**Instructions to follow**
Among the lines of the records, find all that carry the word "cone" and copy them.

**Object change descriptions**
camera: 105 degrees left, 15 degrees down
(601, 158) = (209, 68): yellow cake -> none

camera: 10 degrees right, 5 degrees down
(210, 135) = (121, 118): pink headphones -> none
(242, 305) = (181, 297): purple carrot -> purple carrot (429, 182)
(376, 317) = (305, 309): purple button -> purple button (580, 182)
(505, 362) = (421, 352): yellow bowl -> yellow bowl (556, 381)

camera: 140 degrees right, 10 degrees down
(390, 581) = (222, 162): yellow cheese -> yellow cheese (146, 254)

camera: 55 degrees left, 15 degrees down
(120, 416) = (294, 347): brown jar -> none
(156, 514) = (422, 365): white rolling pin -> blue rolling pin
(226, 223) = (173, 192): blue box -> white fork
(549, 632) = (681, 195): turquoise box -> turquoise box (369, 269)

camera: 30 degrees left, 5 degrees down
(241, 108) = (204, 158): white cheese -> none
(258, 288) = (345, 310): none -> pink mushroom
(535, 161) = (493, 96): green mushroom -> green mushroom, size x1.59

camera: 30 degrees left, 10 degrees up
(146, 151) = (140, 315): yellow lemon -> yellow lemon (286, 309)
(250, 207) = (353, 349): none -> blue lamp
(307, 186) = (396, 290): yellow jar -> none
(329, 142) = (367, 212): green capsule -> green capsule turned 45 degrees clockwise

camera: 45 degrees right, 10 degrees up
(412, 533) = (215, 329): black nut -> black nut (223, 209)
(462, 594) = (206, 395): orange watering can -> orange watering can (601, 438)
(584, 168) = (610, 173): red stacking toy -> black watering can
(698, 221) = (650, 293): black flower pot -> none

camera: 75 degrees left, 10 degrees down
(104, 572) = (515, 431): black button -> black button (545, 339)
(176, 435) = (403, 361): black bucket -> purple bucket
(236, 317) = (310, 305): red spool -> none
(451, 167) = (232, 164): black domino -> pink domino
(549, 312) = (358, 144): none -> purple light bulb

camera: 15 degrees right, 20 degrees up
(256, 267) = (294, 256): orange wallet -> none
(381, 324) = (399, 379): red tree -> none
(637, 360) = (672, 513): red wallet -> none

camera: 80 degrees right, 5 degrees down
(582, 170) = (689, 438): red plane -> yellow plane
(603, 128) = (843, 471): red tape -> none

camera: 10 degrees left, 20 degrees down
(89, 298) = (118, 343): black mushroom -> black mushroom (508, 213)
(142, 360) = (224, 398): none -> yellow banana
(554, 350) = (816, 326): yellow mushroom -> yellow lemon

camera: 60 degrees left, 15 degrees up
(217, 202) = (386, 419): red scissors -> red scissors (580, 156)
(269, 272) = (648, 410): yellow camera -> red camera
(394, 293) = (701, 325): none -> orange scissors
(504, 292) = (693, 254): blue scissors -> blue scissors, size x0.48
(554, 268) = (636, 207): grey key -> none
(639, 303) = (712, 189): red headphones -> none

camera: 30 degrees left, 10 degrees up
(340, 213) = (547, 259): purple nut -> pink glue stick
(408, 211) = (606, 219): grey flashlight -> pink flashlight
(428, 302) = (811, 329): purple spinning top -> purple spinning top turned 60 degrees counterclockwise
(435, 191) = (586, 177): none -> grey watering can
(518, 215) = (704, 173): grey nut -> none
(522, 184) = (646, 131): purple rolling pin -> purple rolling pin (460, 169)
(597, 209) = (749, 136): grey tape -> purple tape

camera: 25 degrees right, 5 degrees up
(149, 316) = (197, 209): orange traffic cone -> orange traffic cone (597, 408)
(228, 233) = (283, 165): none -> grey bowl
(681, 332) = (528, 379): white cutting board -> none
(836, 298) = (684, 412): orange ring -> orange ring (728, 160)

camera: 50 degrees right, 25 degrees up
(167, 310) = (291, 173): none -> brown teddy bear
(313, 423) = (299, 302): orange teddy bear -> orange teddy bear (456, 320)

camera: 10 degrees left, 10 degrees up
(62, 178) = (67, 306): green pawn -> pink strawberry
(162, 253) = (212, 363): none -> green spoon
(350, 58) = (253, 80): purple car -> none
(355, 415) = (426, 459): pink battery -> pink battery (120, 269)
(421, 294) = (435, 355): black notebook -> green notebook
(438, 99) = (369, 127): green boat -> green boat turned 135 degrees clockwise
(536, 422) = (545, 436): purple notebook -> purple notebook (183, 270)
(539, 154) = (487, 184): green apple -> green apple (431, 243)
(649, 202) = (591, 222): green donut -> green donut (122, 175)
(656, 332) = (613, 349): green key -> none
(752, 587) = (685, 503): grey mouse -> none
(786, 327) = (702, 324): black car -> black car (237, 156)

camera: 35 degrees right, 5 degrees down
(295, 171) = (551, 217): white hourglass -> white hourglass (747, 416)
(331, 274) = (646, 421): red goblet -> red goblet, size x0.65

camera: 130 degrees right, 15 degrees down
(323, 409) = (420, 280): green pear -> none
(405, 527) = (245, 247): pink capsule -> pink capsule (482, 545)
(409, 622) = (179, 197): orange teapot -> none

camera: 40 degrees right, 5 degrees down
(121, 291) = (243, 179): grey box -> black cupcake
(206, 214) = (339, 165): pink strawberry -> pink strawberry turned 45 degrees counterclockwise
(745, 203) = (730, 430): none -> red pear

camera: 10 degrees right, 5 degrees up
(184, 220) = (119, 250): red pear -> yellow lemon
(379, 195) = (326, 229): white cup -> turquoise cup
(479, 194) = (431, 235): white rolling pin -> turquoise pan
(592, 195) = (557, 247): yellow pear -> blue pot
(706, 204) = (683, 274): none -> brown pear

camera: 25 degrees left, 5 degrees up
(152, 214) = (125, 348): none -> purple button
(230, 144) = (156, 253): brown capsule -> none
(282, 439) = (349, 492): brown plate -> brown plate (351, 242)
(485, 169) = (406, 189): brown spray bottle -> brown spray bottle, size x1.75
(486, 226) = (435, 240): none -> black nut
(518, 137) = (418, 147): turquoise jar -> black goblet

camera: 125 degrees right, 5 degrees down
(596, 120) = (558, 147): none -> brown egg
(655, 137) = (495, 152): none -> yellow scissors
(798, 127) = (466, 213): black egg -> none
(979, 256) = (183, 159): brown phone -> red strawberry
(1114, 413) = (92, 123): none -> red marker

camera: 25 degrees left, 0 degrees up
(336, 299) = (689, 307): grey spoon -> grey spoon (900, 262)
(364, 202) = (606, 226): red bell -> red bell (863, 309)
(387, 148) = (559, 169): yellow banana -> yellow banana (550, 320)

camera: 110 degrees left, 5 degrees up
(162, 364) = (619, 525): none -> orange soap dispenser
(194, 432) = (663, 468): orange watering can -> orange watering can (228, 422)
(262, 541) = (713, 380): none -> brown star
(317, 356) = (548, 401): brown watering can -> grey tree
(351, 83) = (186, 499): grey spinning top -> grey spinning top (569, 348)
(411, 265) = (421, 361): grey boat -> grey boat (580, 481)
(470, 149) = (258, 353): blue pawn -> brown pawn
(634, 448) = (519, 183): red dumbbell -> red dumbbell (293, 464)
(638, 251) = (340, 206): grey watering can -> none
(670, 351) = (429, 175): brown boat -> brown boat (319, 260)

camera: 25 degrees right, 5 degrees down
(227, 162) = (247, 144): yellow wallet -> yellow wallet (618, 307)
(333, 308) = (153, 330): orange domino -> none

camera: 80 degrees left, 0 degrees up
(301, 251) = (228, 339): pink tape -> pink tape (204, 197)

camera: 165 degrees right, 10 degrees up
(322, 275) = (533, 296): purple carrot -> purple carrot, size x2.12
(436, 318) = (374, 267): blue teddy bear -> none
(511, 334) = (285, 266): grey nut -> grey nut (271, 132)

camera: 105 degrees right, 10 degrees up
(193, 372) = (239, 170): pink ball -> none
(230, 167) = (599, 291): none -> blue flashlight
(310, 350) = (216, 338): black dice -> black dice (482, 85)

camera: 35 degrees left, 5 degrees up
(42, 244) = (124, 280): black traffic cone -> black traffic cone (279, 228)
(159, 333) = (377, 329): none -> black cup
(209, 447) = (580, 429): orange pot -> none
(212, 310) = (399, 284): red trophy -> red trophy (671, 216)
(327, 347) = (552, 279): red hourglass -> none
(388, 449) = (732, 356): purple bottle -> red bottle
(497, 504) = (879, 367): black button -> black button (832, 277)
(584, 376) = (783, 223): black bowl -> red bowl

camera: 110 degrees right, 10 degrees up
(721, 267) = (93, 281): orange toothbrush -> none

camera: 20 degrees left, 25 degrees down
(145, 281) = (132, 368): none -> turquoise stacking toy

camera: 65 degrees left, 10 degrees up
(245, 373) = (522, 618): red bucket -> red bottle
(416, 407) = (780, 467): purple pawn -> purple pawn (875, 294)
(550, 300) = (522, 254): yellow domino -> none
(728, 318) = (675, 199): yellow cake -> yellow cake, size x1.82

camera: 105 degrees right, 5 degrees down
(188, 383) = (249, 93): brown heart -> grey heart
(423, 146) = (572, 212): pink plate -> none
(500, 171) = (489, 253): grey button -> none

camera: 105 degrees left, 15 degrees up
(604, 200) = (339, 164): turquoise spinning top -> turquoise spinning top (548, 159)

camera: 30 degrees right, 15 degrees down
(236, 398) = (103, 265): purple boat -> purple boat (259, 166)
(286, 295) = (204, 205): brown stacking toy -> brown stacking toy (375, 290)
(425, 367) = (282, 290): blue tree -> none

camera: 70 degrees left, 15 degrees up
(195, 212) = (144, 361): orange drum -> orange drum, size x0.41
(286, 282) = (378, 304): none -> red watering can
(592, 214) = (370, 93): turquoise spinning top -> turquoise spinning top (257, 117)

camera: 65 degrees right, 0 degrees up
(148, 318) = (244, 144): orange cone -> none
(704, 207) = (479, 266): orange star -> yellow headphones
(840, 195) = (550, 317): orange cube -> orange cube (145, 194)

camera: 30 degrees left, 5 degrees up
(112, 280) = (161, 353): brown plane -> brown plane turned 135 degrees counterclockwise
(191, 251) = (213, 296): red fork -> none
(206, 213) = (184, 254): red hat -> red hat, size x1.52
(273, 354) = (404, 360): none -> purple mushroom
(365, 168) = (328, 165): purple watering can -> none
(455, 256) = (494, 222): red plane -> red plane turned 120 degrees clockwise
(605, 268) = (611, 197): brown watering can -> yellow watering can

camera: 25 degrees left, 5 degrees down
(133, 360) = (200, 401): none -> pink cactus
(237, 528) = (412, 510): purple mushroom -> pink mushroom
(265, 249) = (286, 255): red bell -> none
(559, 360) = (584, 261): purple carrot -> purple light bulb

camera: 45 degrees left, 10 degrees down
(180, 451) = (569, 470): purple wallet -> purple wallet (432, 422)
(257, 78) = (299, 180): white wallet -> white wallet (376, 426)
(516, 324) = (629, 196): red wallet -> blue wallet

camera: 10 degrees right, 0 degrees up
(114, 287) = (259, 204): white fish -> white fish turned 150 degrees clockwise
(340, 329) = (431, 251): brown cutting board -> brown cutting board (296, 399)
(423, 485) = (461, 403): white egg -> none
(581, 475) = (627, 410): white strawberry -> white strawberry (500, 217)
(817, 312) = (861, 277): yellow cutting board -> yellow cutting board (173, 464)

**Your response**
(149, 316) = (197, 209): orange traffic cone -> orange traffic cone (597, 408)
(42, 244) = (124, 280): black traffic cone -> black traffic cone (279, 228)
(148, 318) = (244, 144): orange cone -> none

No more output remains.